## PROMPT
Look for the line containing "(329, 170) = (178, 182): none" in the listing below. Retype that line and every subsequent line through the last one, and only those.
SUPPLIED RECORDS Start Marker
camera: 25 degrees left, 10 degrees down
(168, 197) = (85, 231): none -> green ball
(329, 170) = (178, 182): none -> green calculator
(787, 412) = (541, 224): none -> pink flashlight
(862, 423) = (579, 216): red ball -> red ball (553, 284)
SUPPLIED RECORDS End Marker
## EXERCISE ANSWER
(329, 170) = (178, 182): none -> green calculator
(787, 412) = (541, 224): none -> pink flashlight
(862, 423) = (579, 216): red ball -> red ball (553, 284)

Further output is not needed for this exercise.